* **Description of the task**:
The data below should be copied out exactly, with its pictures omitted.

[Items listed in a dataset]
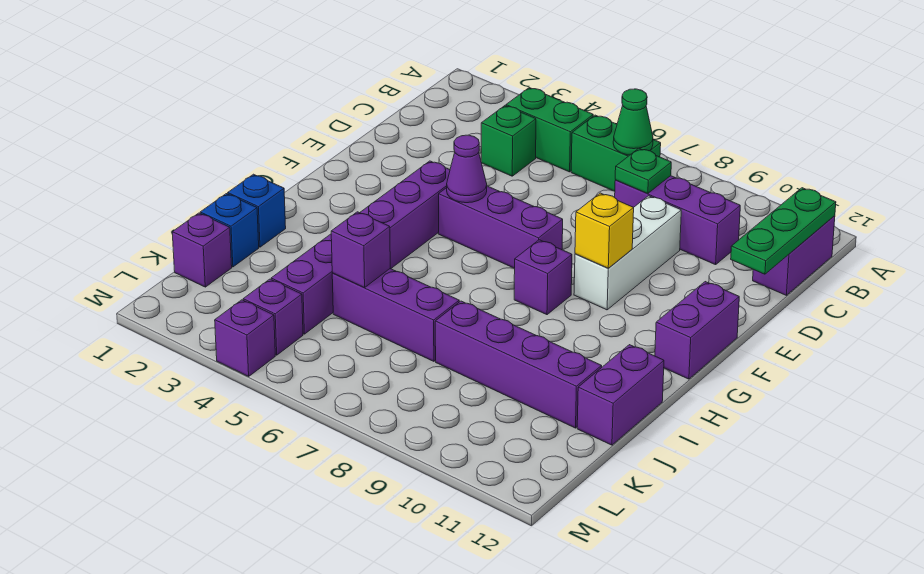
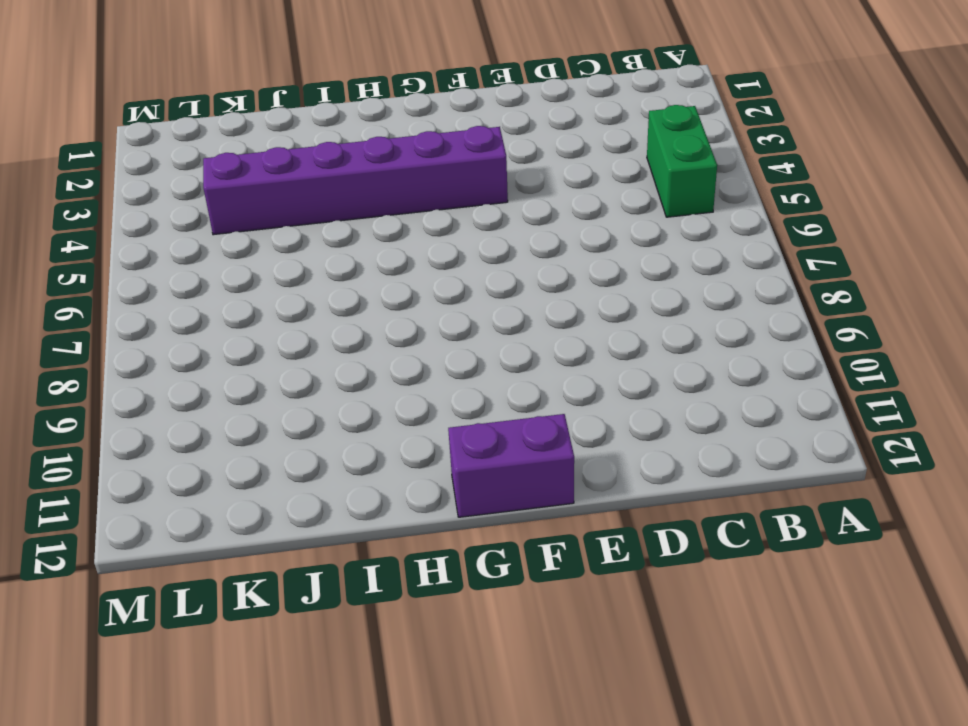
none -> green brick B6:B7 level 1
none -> purple brick B12:C12 level 1
none -> green brick C4 level 1

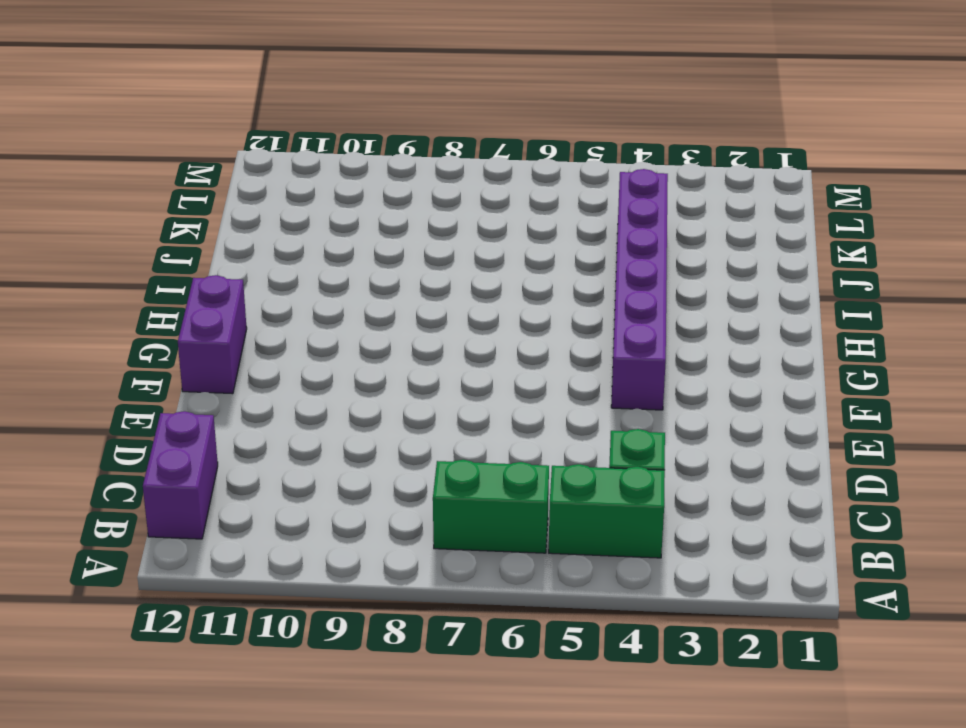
none -> purple brick C8:C10 level 1
none -> white brick D9:F9 level 1
none -> purple brick F5:F7 level 1

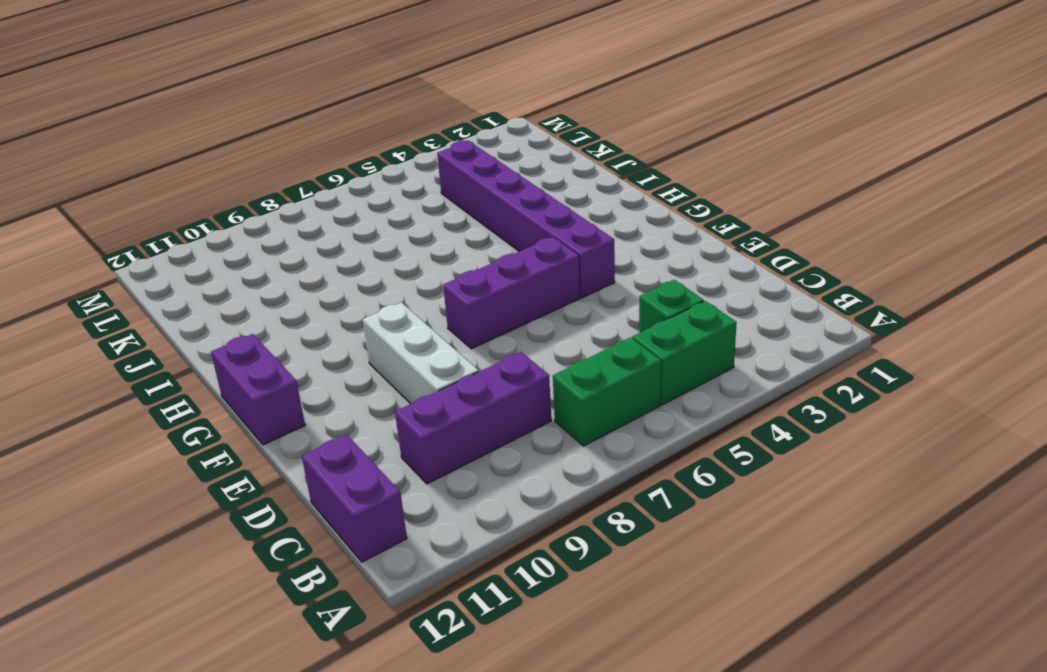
none -> purple brick G8 level 1
none -> blue brick I1 level 1
none -> purple brick I12:J12 level 1

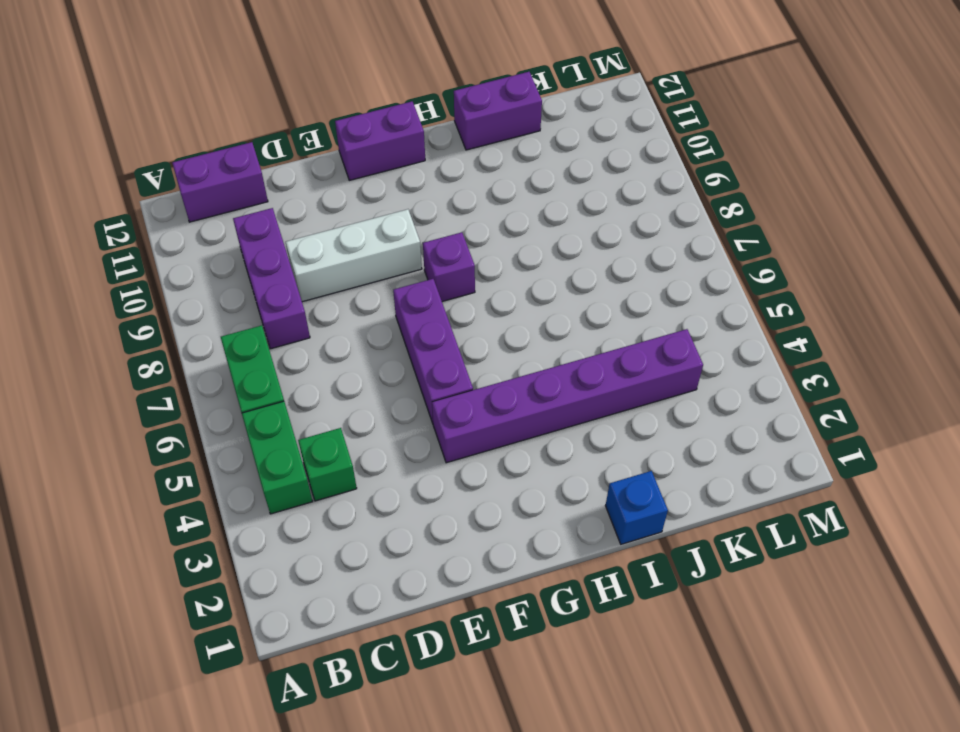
none -> blue brick J1 level 1
none -> purple brick J5:J7 level 1
none -> purple brick J8:J11 level 1

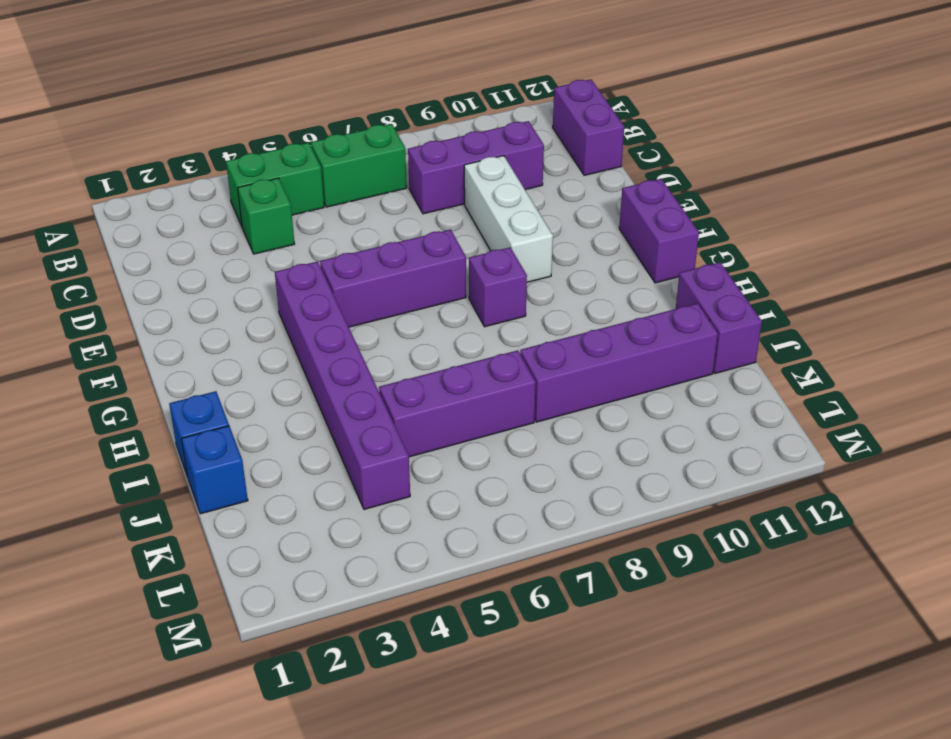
none -> purple brick K1 level 1
none -> purple brick L4 level 1
none -> purple brick M4 level 1

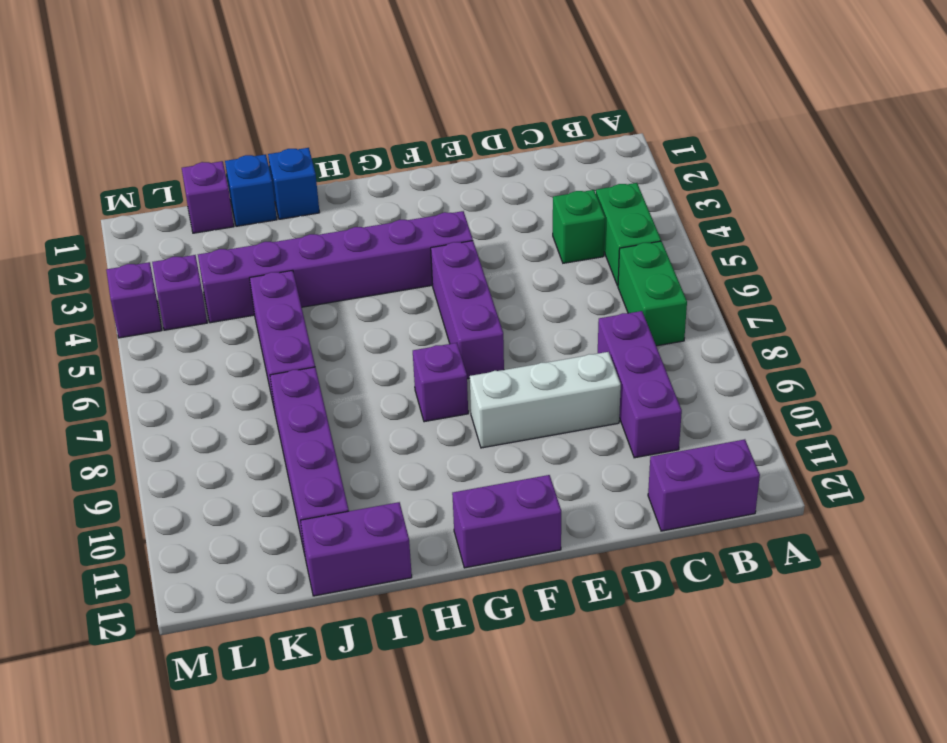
none -> green cone B7 level 2
none -> green plate B12:D12 level 2
none -> green plate C8 level 2

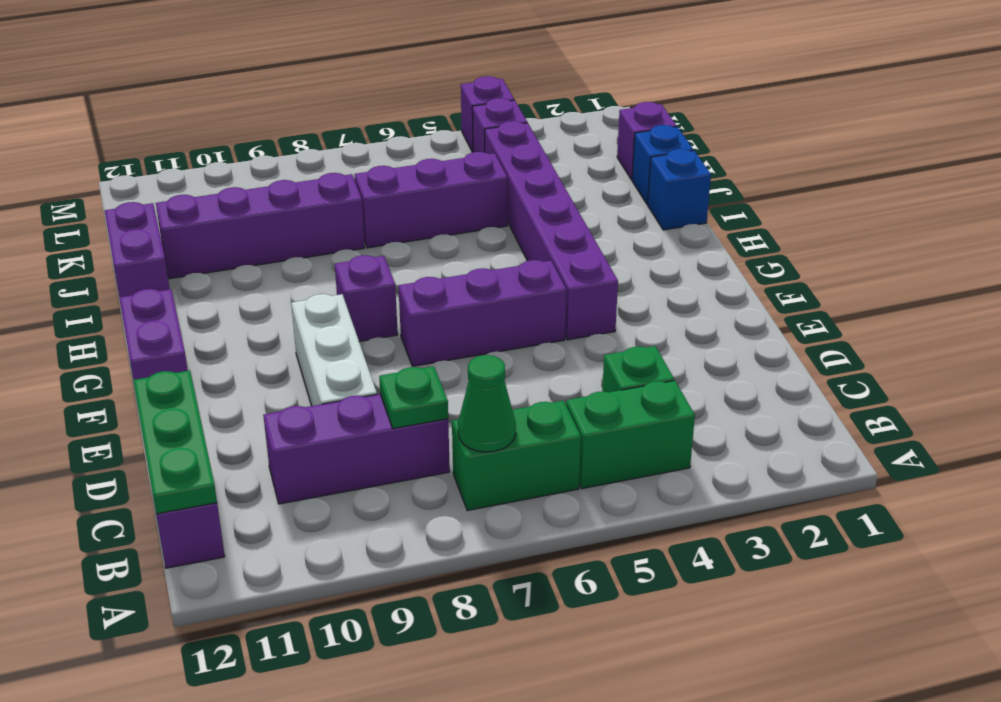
none -> purple cone F5 level 2
none -> yellow brick F9 level 2
none -> purple brick J5 level 2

* **Result of this task**:
none -> green brick B6:B7 level 1
none -> purple brick B12:C12 level 1
none -> green brick C4 level 1

none -> purple brick C8:C10 level 1
none -> white brick D9:F9 level 1
none -> purple brick F5:F7 level 1

none -> purple brick G8 level 1
none -> blue brick I1 level 1
none -> purple brick I12:J12 level 1

none -> blue brick J1 level 1
none -> purple brick J5:J7 level 1
none -> purple brick J8:J11 level 1

none -> purple brick K1 level 1
none -> purple brick L4 level 1
none -> purple brick M4 level 1

none -> green cone B7 level 2
none -> green plate B12:D12 level 2
none -> green plate C8 level 2

none -> purple cone F5 level 2
none -> yellow brick F9 level 2
none -> purple brick J5 level 2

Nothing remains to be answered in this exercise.